(Aim of the task): Below are records that should be duplicated exactly, with no image retained.

(Task inputs):
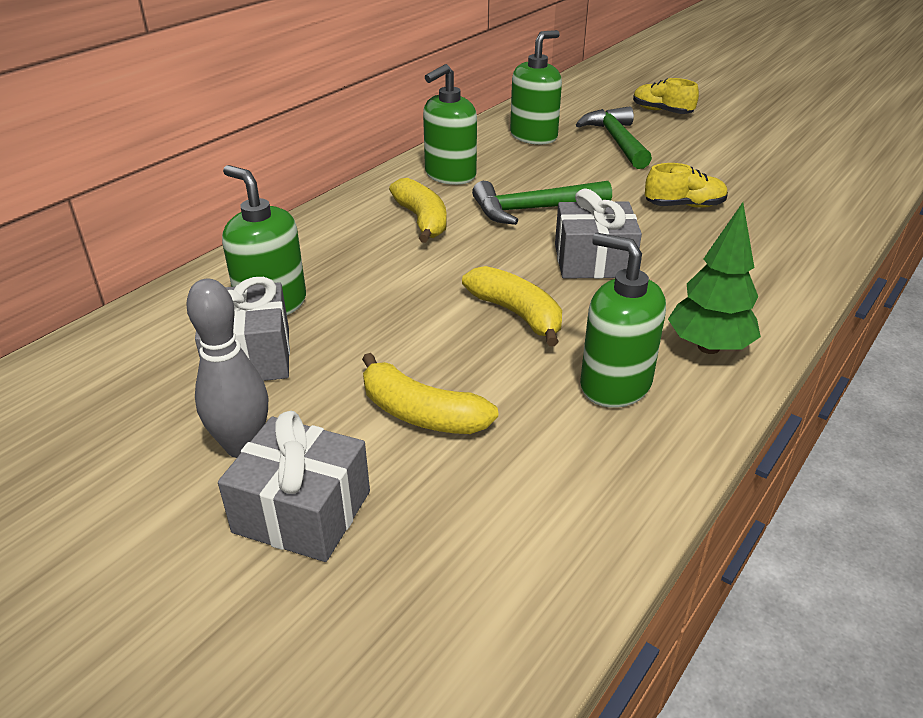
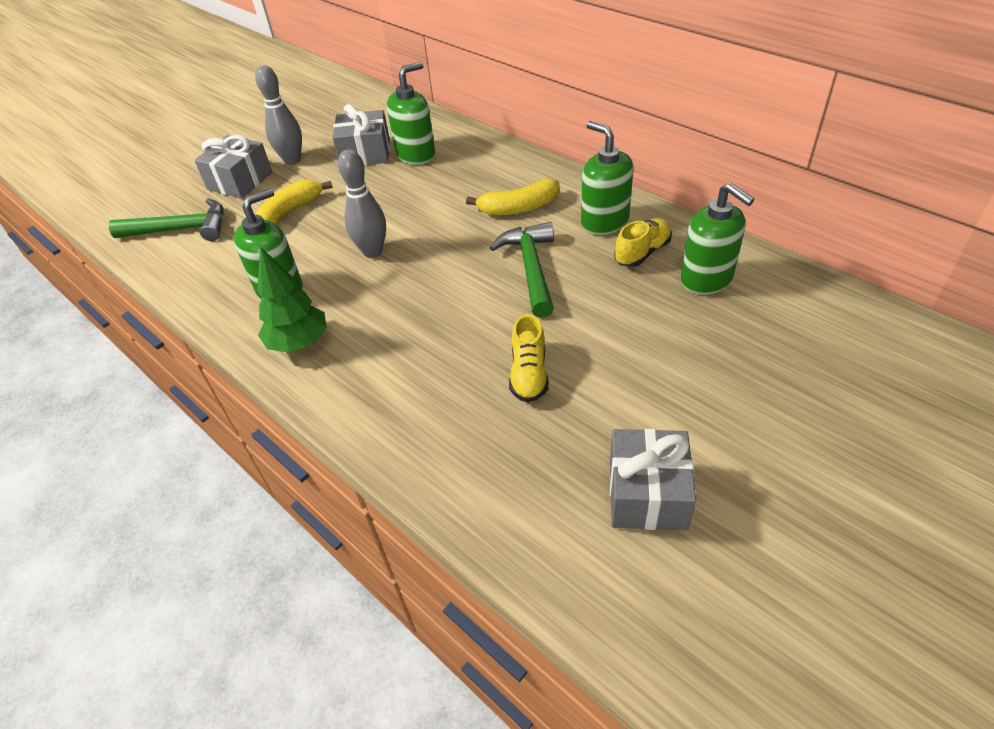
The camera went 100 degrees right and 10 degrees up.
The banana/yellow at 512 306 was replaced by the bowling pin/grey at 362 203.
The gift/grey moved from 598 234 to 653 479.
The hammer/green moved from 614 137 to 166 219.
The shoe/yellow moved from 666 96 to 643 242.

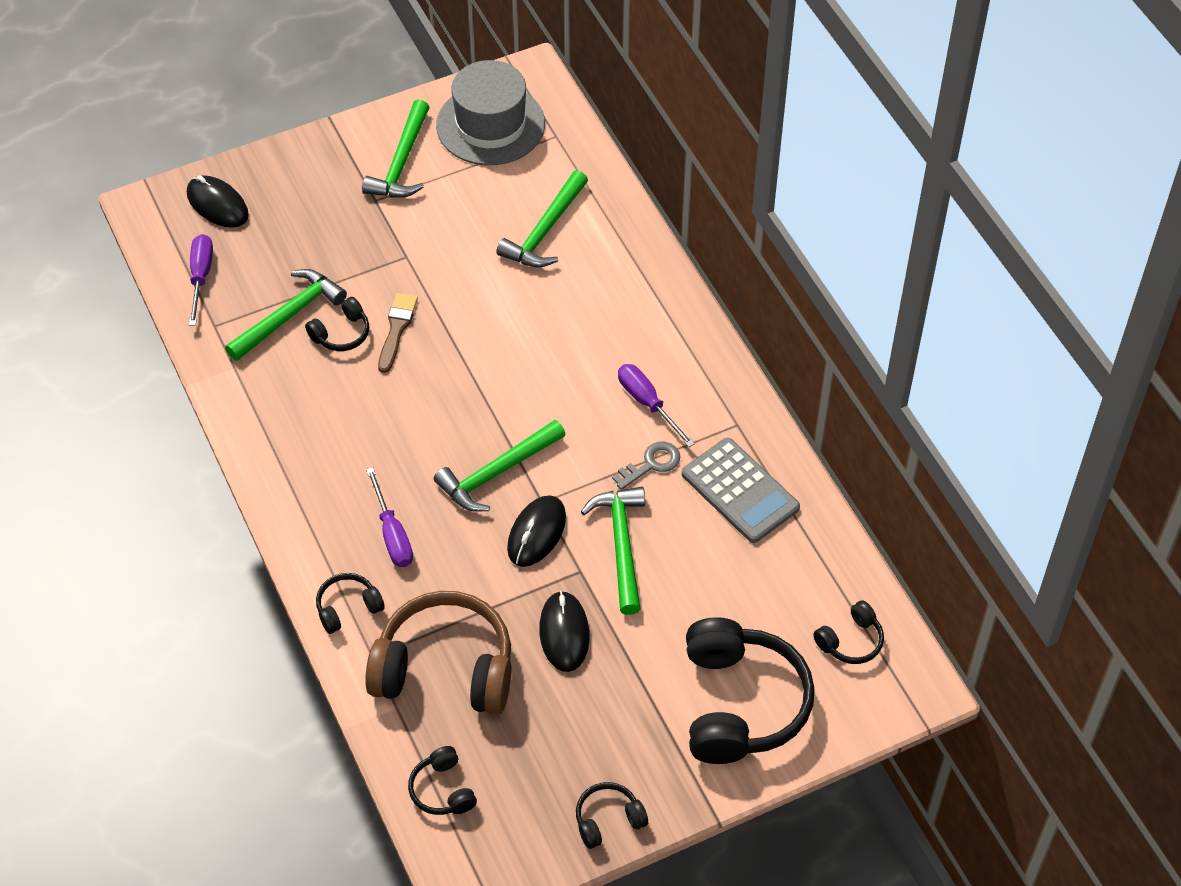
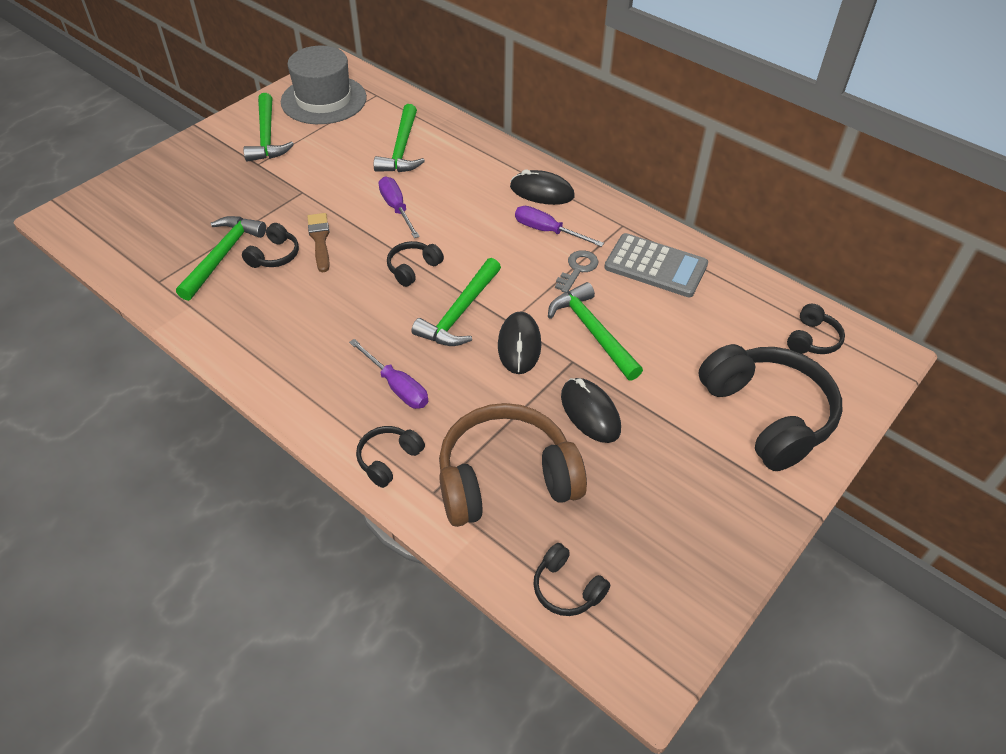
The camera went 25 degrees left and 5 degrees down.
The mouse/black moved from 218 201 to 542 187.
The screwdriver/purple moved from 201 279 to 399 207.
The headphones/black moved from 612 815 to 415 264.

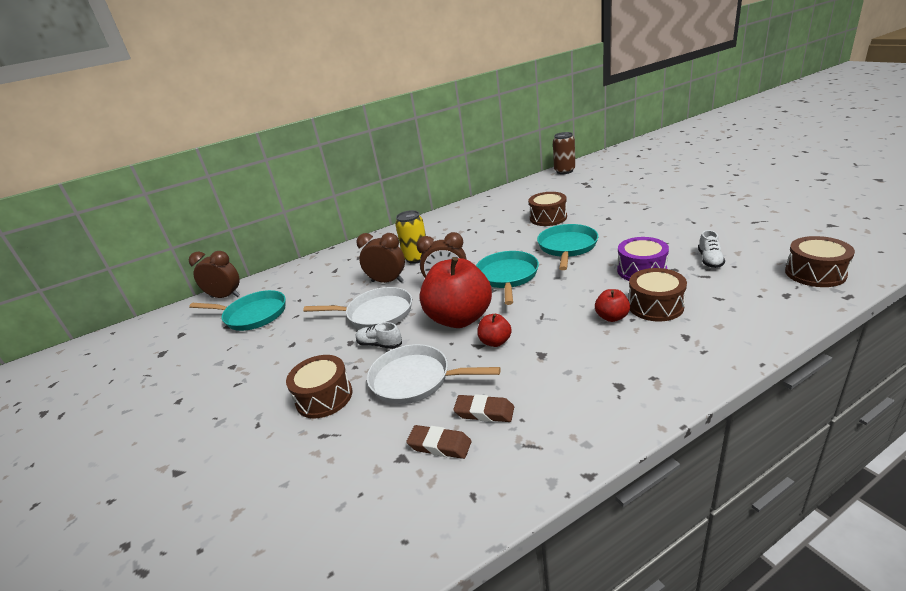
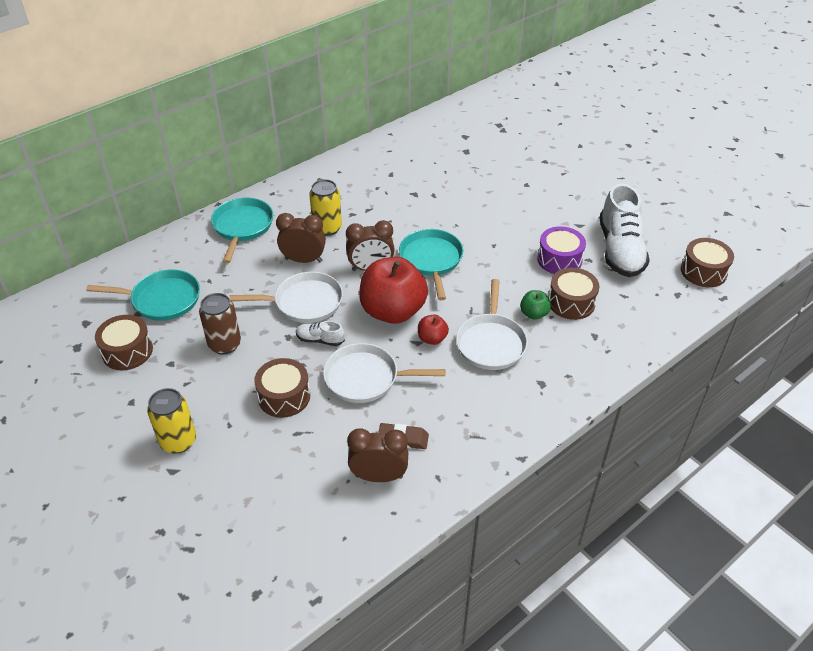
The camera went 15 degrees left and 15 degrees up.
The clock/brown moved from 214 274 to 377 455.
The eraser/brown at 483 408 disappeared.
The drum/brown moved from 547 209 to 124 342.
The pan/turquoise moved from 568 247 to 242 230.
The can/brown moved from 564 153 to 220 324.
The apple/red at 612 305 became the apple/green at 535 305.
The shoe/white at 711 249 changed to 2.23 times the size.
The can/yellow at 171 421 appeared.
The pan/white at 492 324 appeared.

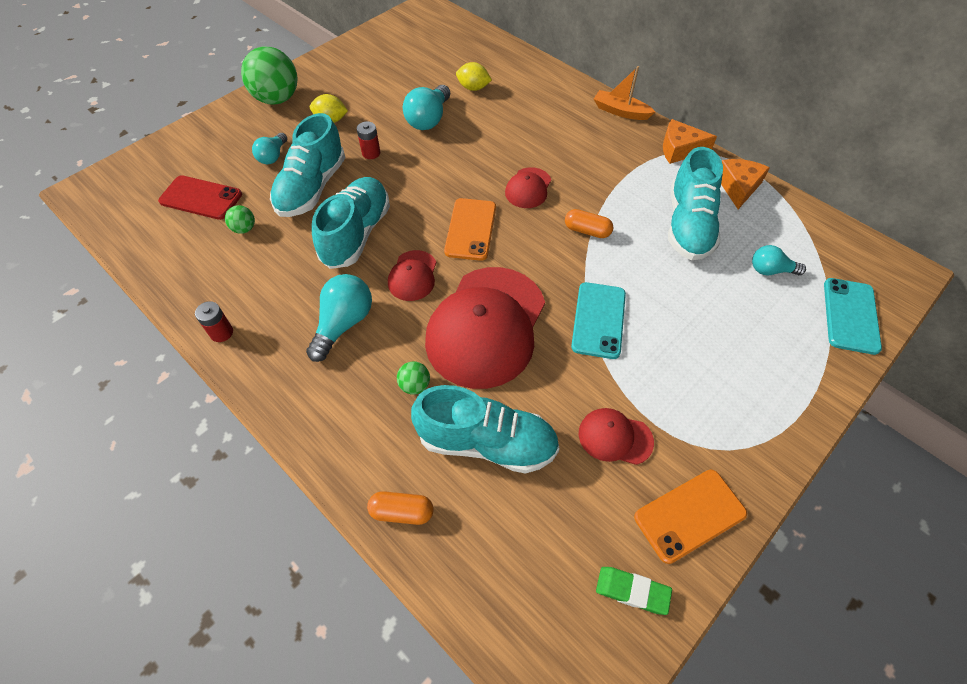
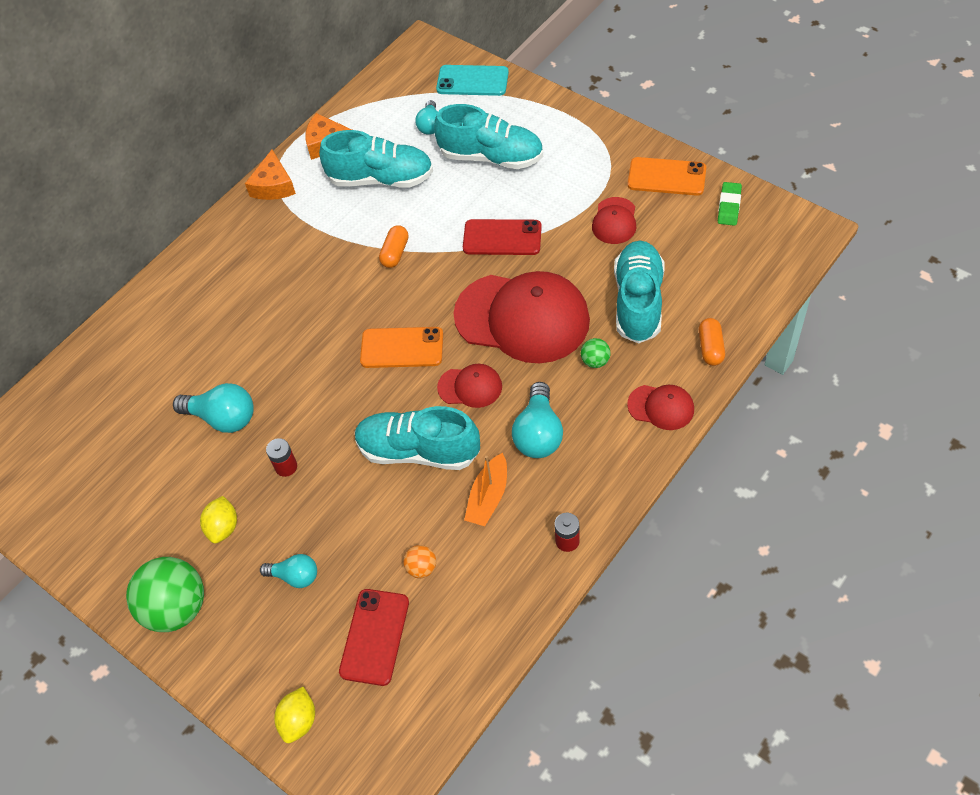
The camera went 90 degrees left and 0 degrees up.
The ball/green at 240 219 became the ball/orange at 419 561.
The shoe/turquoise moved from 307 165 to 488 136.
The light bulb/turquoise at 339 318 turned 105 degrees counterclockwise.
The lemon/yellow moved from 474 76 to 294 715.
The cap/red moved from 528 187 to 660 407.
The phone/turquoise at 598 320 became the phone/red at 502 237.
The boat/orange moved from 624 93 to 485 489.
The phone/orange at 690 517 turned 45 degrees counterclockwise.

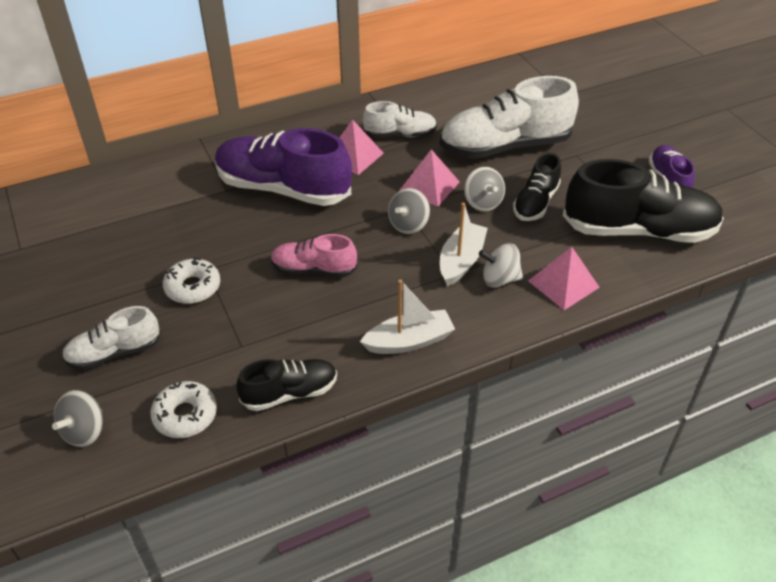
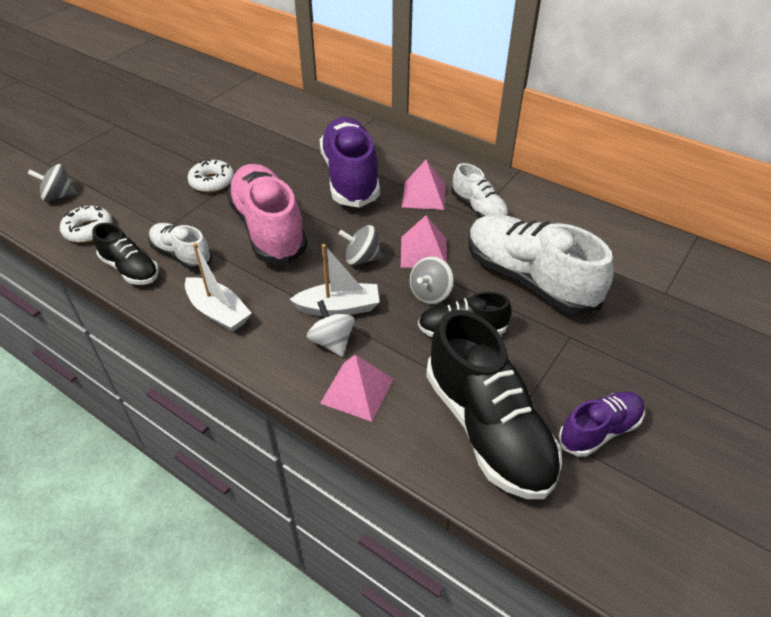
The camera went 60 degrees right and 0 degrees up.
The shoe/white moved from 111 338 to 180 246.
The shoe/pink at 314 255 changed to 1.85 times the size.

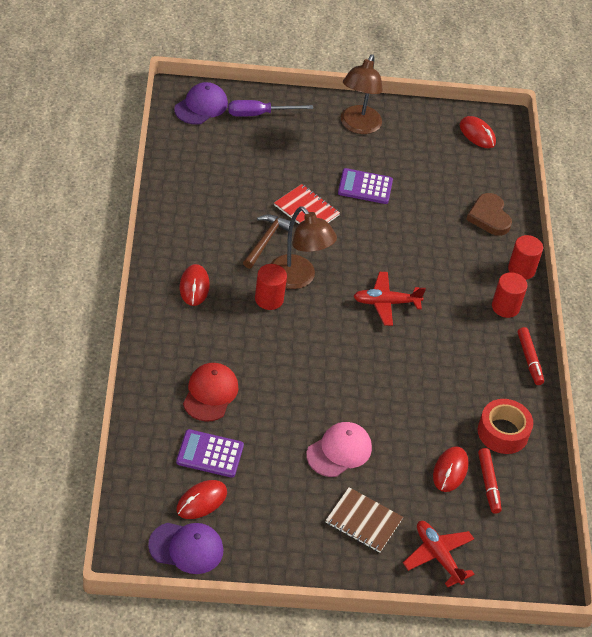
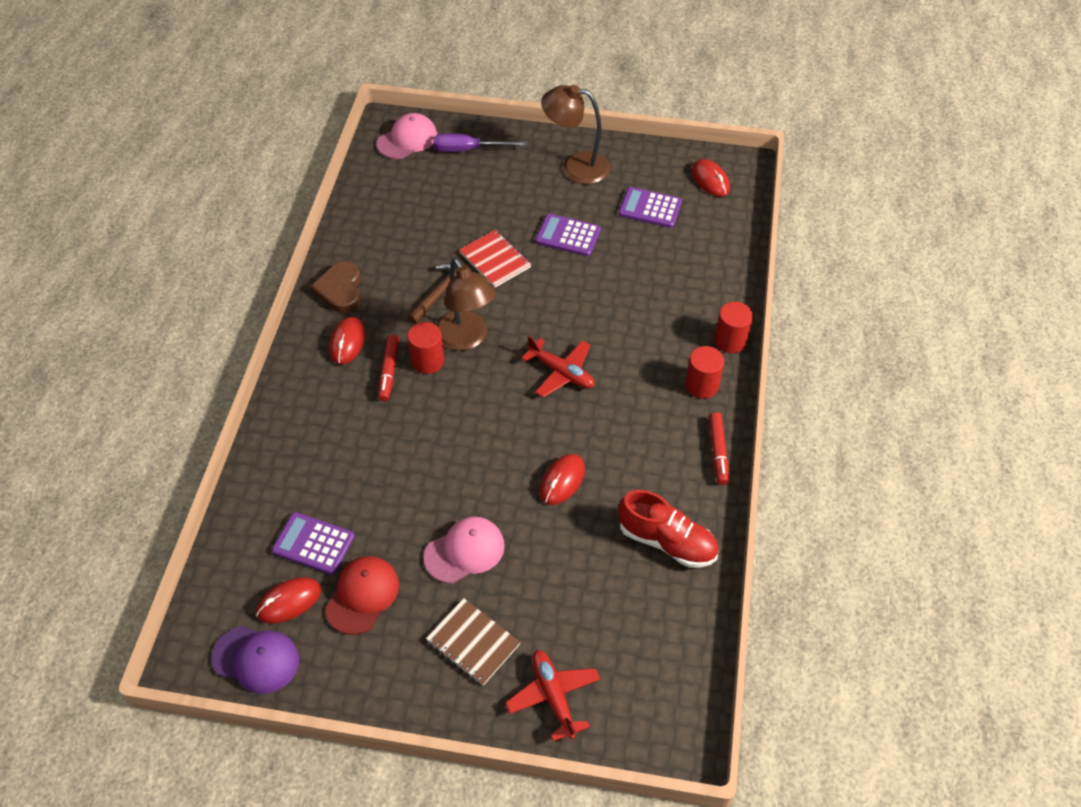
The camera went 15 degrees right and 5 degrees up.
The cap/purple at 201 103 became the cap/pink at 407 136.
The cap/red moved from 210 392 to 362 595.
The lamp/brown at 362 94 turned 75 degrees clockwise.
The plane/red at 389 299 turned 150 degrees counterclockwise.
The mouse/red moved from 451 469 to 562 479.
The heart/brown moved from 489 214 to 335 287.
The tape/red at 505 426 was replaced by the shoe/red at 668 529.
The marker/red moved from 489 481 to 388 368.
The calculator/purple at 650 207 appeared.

(Solution for this problem):
The camera went 100 degrees right and 10 degrees up.
The banana/yellow at 512 306 was replaced by the bowling pin/grey at 362 203.
The gift/grey moved from 598 234 to 653 479.
The hammer/green moved from 614 137 to 166 219.
The shoe/yellow moved from 666 96 to 643 242.

The camera went 25 degrees left and 5 degrees down.
The mouse/black moved from 218 201 to 542 187.
The screwdriver/purple moved from 201 279 to 399 207.
The headphones/black moved from 612 815 to 415 264.

The camera went 15 degrees left and 15 degrees up.
The clock/brown moved from 214 274 to 377 455.
The eraser/brown at 483 408 disappeared.
The drum/brown moved from 547 209 to 124 342.
The pan/turquoise moved from 568 247 to 242 230.
The can/brown moved from 564 153 to 220 324.
The apple/red at 612 305 became the apple/green at 535 305.
The shoe/white at 711 249 changed to 2.23 times the size.
The can/yellow at 171 421 appeared.
The pan/white at 492 324 appeared.

The camera went 90 degrees left and 0 degrees up.
The ball/green at 240 219 became the ball/orange at 419 561.
The shoe/turquoise moved from 307 165 to 488 136.
The light bulb/turquoise at 339 318 turned 105 degrees counterclockwise.
The lemon/yellow moved from 474 76 to 294 715.
The cap/red moved from 528 187 to 660 407.
The phone/turquoise at 598 320 became the phone/red at 502 237.
The boat/orange moved from 624 93 to 485 489.
The phone/orange at 690 517 turned 45 degrees counterclockwise.

The camera went 60 degrees right and 0 degrees up.
The shoe/white moved from 111 338 to 180 246.
The shoe/pink at 314 255 changed to 1.85 times the size.

The camera went 15 degrees right and 5 degrees up.
The cap/purple at 201 103 became the cap/pink at 407 136.
The cap/red moved from 210 392 to 362 595.
The lamp/brown at 362 94 turned 75 degrees clockwise.
The plane/red at 389 299 turned 150 degrees counterclockwise.
The mouse/red moved from 451 469 to 562 479.
The heart/brown moved from 489 214 to 335 287.
The tape/red at 505 426 was replaced by the shoe/red at 668 529.
The marker/red moved from 489 481 to 388 368.
The calculator/purple at 650 207 appeared.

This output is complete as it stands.